For each line of the data below that contains "none", return that line.

• [RECORDS FOR PROCESSING]
^^^^

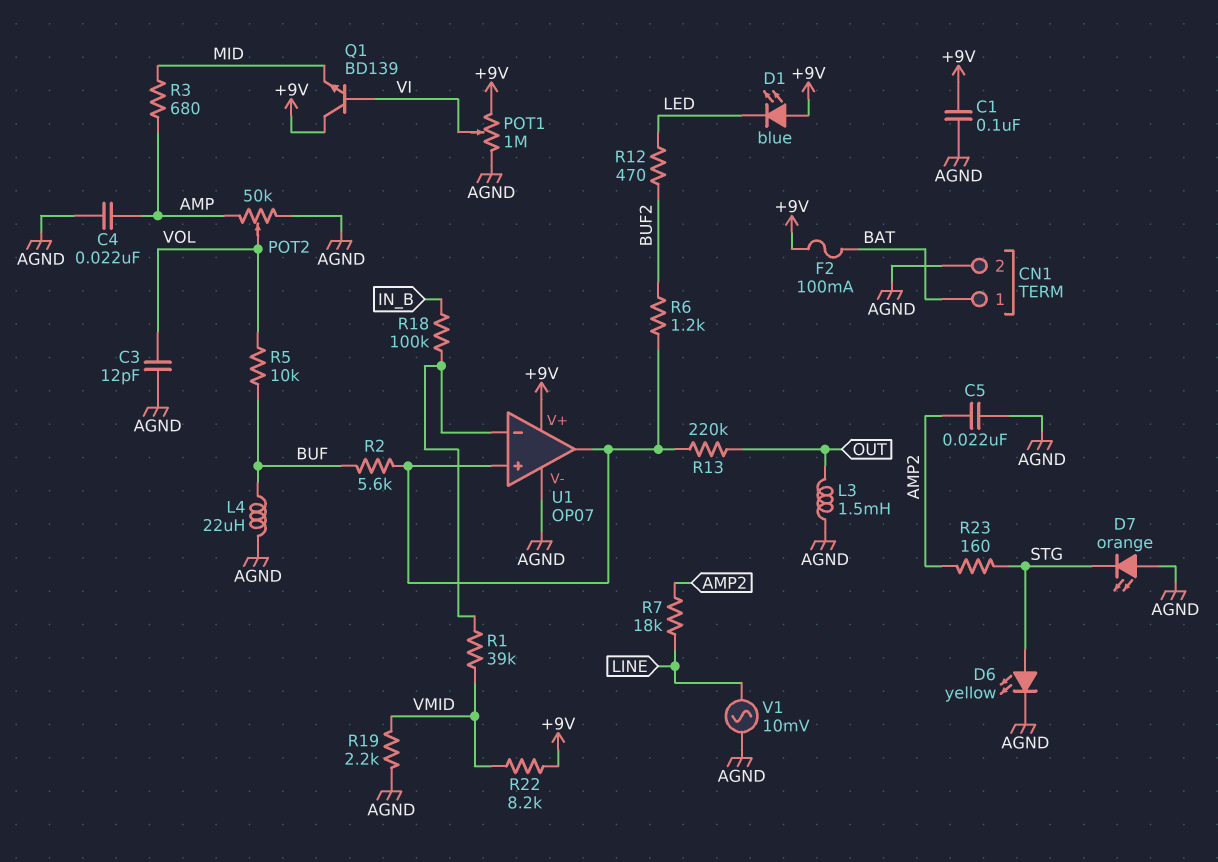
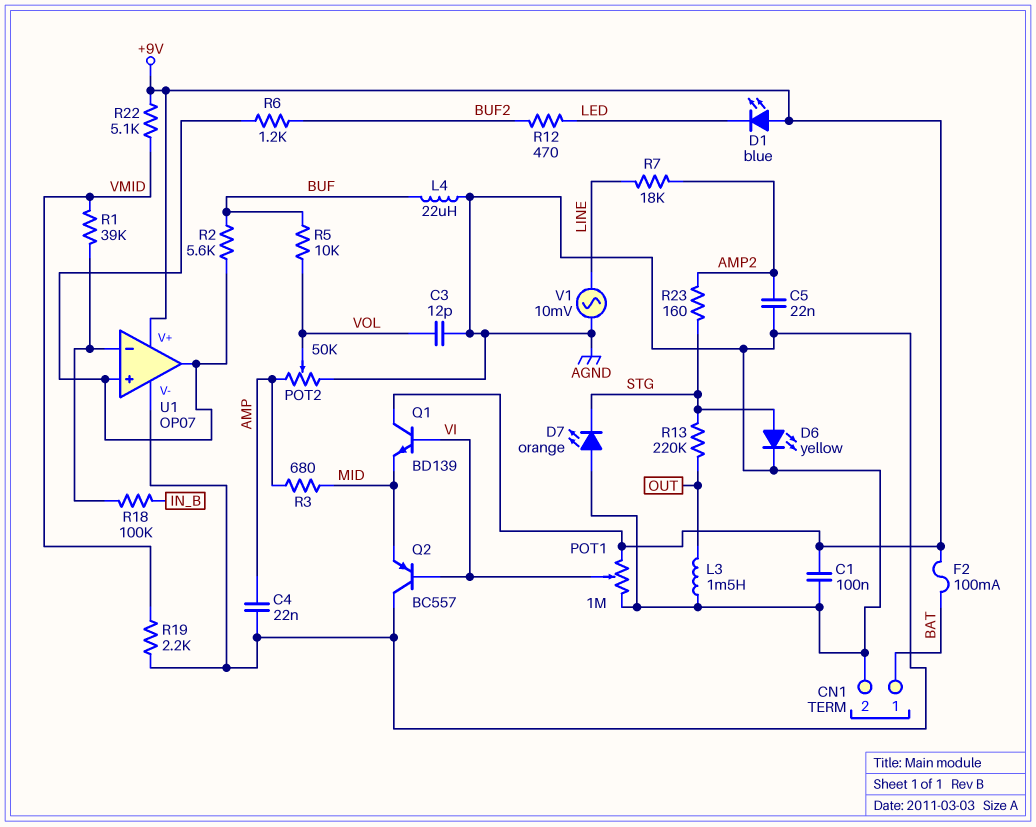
Q2: none -> PNP BC557 (B VI, C AGND, E MID)
R13: 220k (OUT, U1/in+) -> 220k (OUT, STG)
R22: 8.2k (+9V, VMID) -> 5.1k (+9V, VMID)

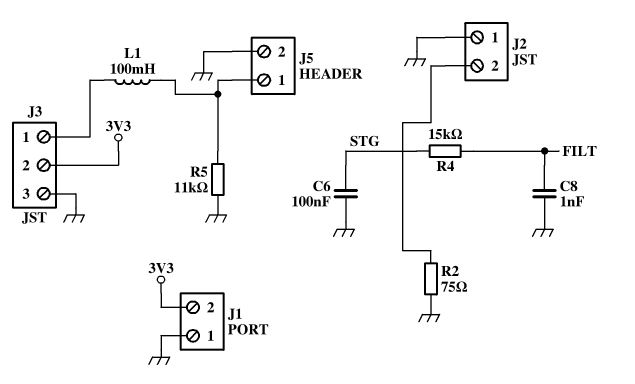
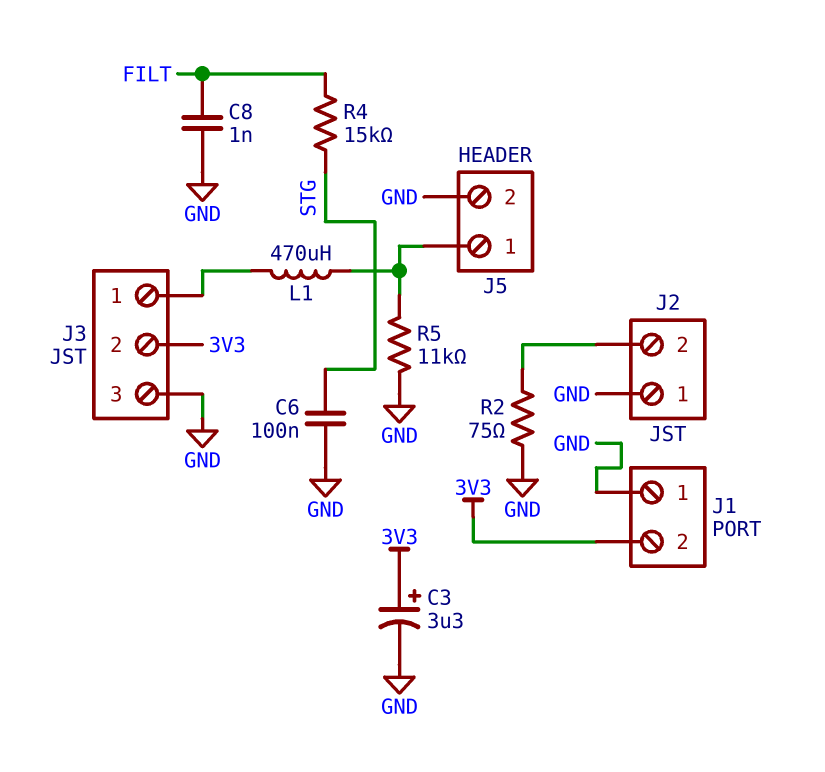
C3: none -> 3.3uF (plus 3V3, minus GND)
L1: 100mH (J3/1, J5/1) -> 470uH (J3/1, J5/1)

^^^^

• [OUTPUT OF THE TASK]
Q2: none -> PNP BC557 (B VI, C AGND, E MID)
C3: none -> 3.3uF (plus 3V3, minus GND)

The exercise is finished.